WHAT THE EXERCISE ASKS
Copy out the entries below exactly as they stand, but only from the line containing "D6: diode 1N4007" through the line containing "R13: 5.6k (GND, VEXT) -> 5.6k (GND, NET7)".

───── DATASET ─────

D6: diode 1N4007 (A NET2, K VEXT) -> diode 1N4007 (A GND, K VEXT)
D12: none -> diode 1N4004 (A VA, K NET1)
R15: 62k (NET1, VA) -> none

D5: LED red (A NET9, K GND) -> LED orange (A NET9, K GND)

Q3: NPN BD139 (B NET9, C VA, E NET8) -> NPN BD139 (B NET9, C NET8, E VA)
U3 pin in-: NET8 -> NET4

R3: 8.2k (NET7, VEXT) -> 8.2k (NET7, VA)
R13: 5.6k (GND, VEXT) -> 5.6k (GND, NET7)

─────
───── DATASET ─────

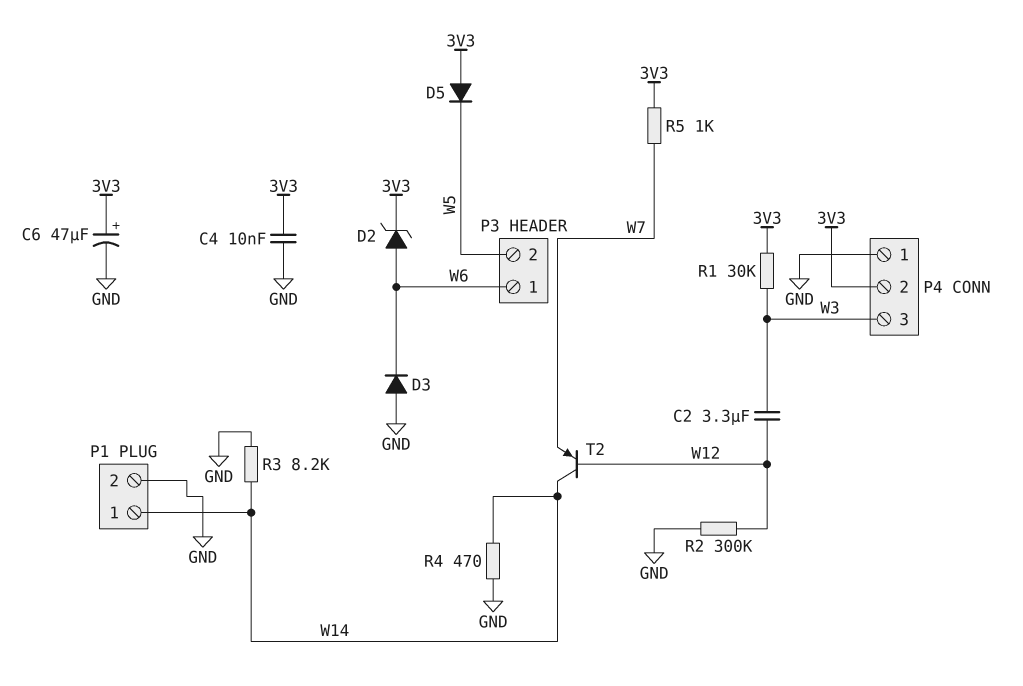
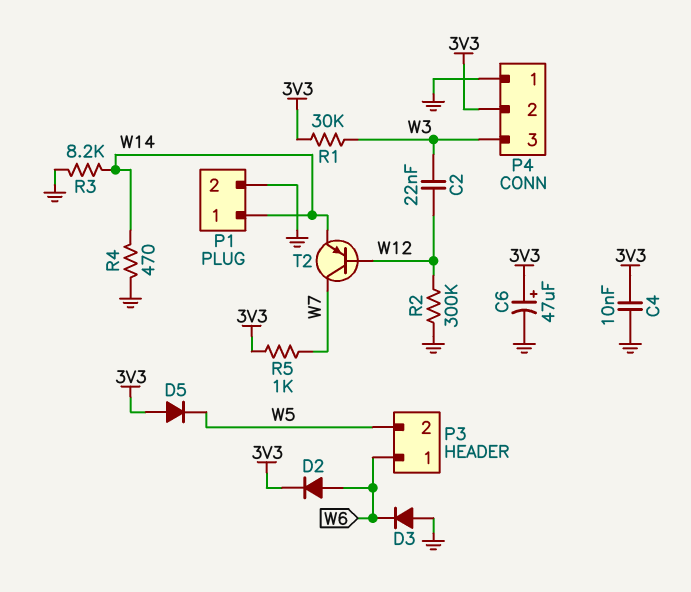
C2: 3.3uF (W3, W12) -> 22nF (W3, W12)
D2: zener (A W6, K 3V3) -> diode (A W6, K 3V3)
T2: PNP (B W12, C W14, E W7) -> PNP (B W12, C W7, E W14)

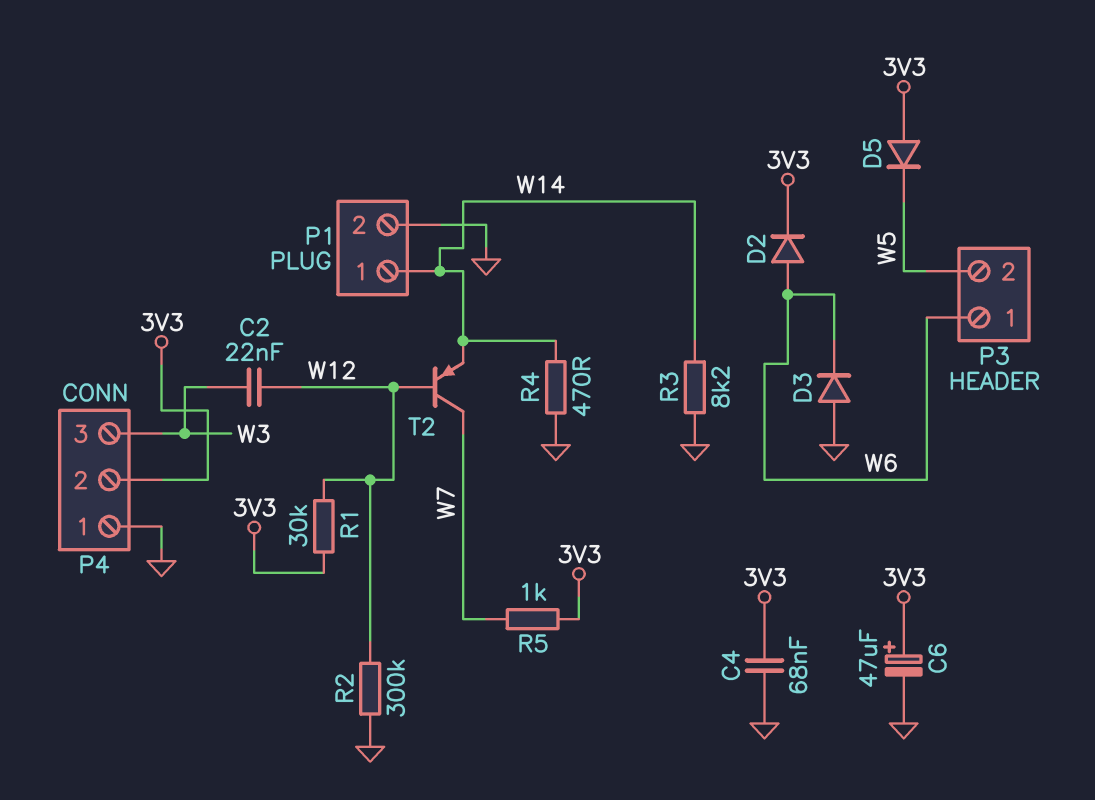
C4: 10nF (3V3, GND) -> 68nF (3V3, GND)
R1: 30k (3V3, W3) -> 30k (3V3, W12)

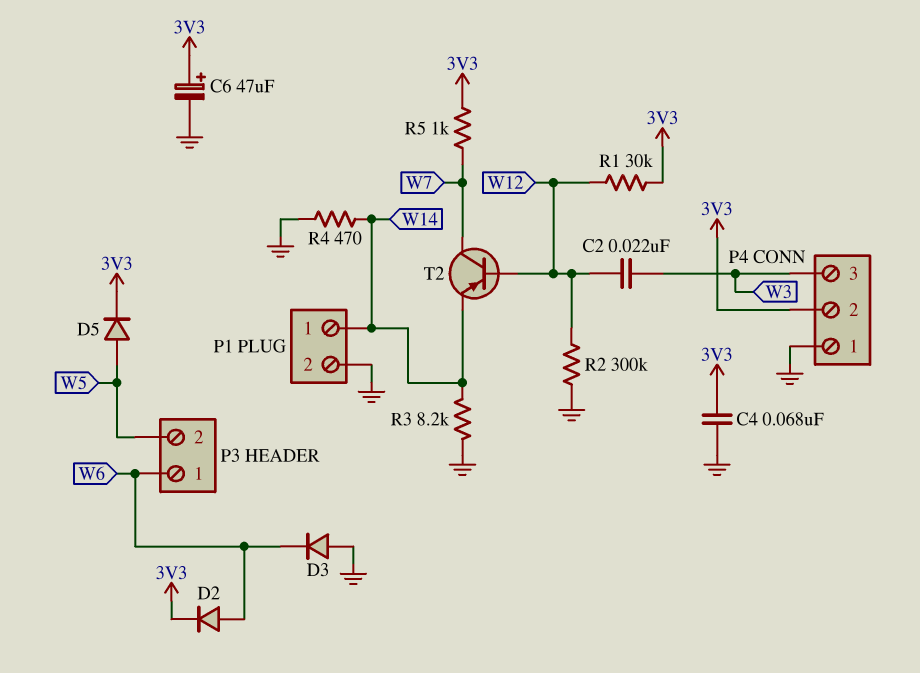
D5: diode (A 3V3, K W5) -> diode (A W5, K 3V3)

─────
───── DATASET ─────

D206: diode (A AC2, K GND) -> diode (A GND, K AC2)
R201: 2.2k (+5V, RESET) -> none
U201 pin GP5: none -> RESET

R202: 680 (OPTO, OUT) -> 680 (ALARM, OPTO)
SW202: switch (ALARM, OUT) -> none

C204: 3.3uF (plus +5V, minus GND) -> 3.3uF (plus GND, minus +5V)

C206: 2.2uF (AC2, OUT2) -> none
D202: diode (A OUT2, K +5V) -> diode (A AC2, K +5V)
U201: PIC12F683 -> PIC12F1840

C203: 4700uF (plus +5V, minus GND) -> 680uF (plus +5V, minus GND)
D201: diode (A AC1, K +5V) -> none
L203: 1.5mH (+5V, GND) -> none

─────

ANSWER TO THIS EXERCISE
D6: diode 1N4007 (A NET2, K VEXT) -> diode 1N4007 (A GND, K VEXT)
D12: none -> diode 1N4004 (A VA, K NET1)
R15: 62k (NET1, VA) -> none

D5: LED red (A NET9, K GND) -> LED orange (A NET9, K GND)

Q3: NPN BD139 (B NET9, C VA, E NET8) -> NPN BD139 (B NET9, C NET8, E VA)
U3 pin in-: NET8 -> NET4

R3: 8.2k (NET7, VEXT) -> 8.2k (NET7, VA)
R13: 5.6k (GND, VEXT) -> 5.6k (GND, NET7)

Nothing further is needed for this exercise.